EXERCISE DIRECTIONS:
Word for word, copy the line that contains "X1: 12MHz (W2, W11) -> 10MHz (W2, W11)" and each line after it in the data below. Pictures stay out of the copy.

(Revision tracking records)
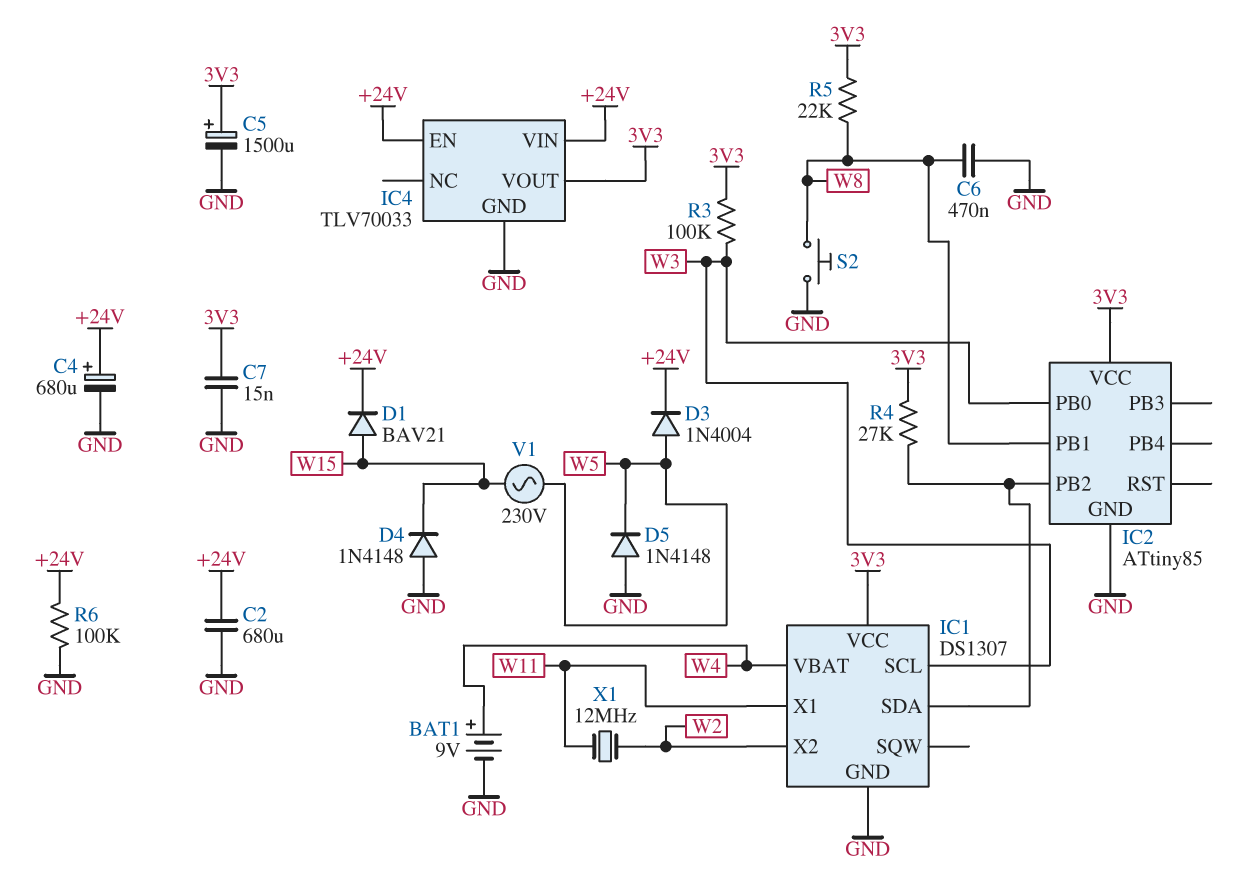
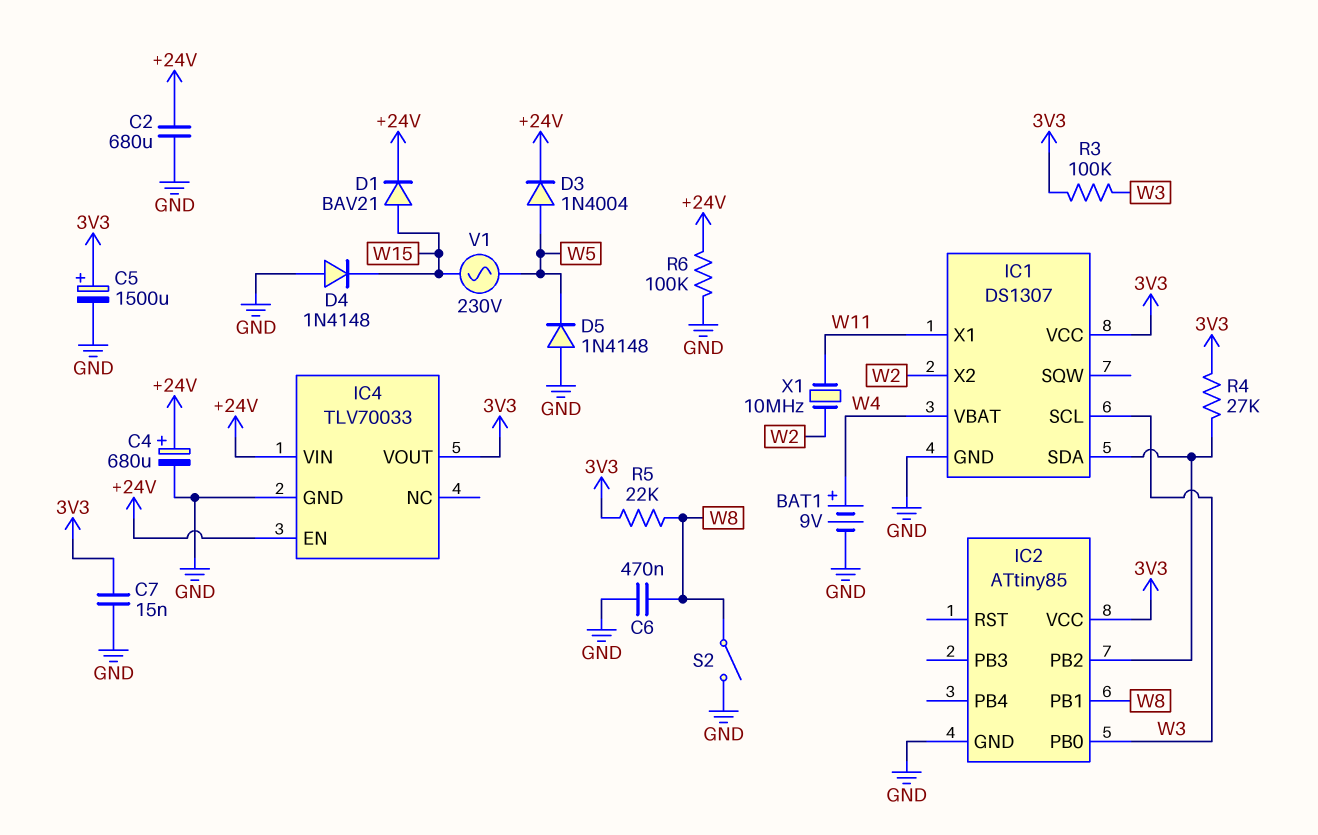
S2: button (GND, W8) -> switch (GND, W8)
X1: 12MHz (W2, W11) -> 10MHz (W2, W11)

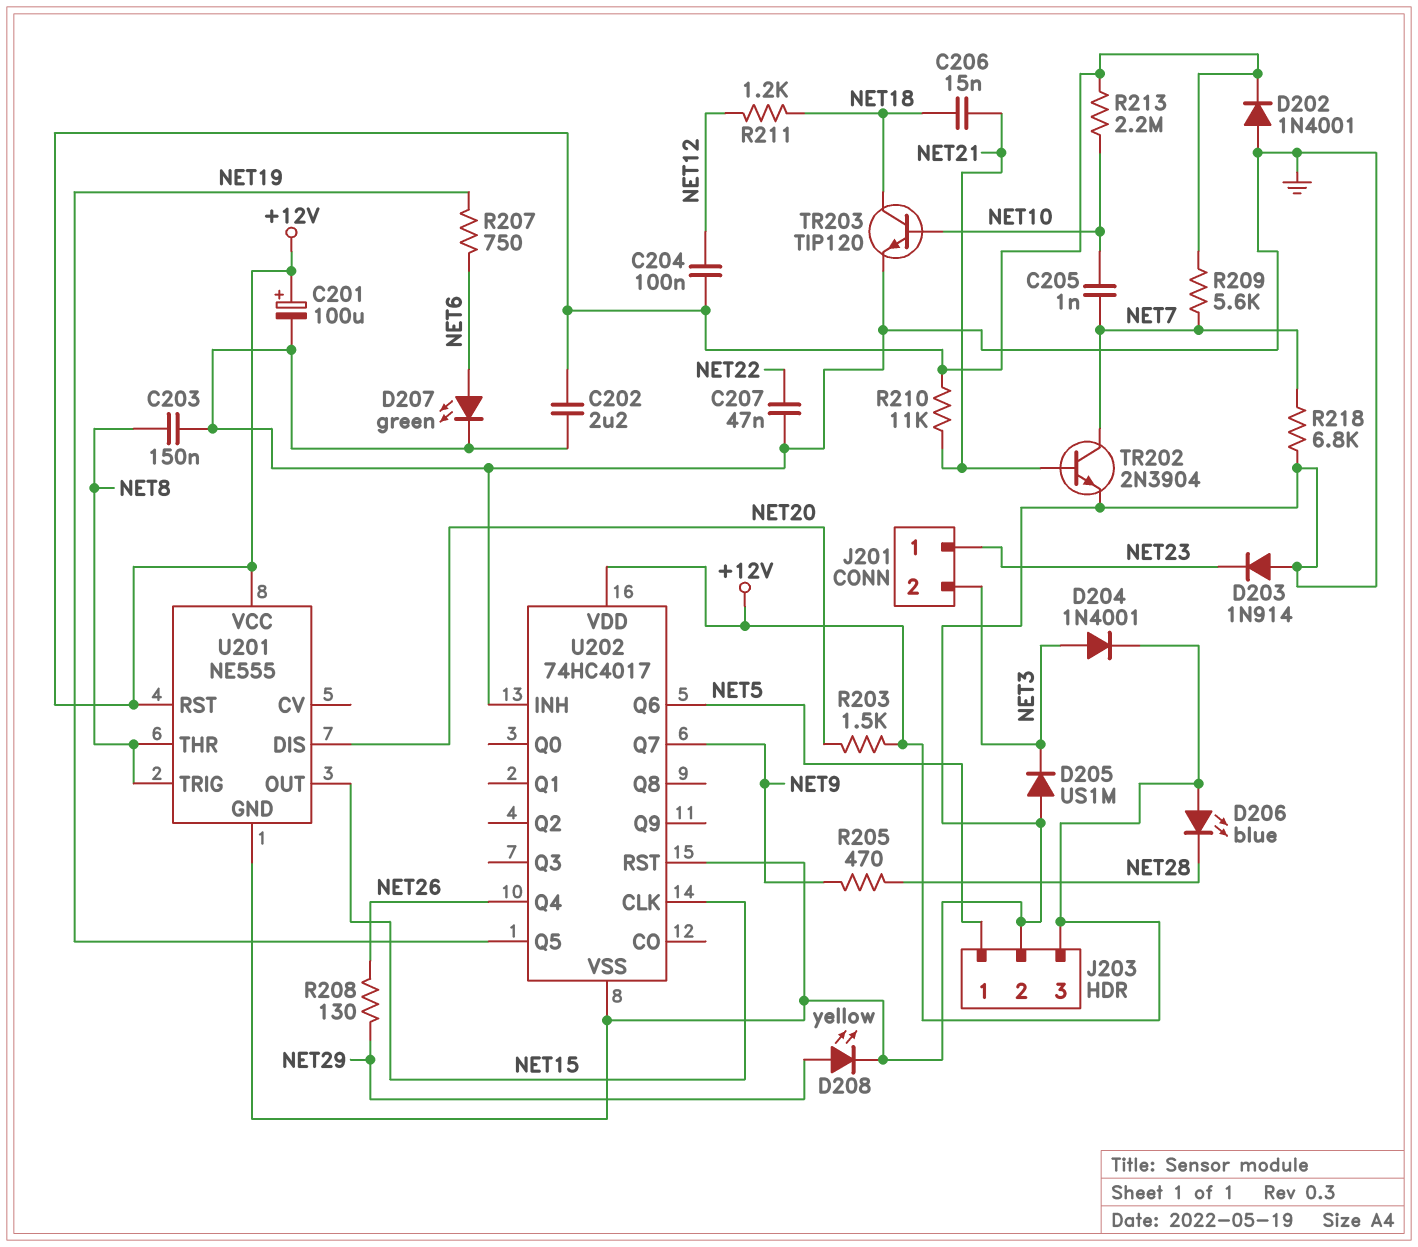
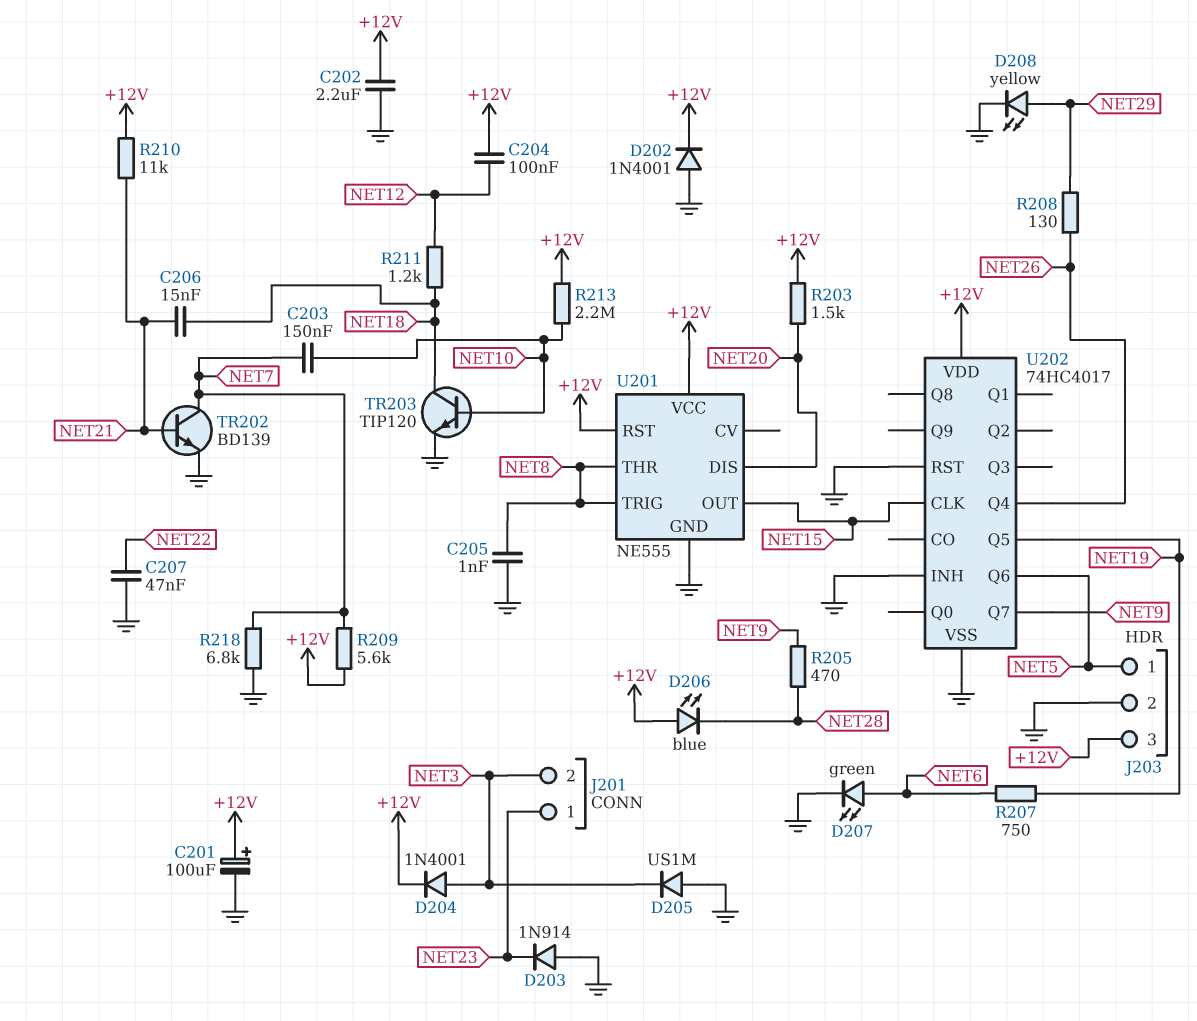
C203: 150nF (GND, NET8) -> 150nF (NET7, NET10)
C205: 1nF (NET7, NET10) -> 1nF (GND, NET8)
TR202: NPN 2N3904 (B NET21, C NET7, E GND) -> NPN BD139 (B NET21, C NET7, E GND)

TASK RESULT:
X1: 12MHz (W2, W11) -> 10MHz (W2, W11)

C203: 150nF (GND, NET8) -> 150nF (NET7, NET10)
C205: 1nF (NET7, NET10) -> 1nF (GND, NET8)
TR202: NPN 2N3904 (B NET21, C NET7, E GND) -> NPN BD139 (B NET21, C NET7, E GND)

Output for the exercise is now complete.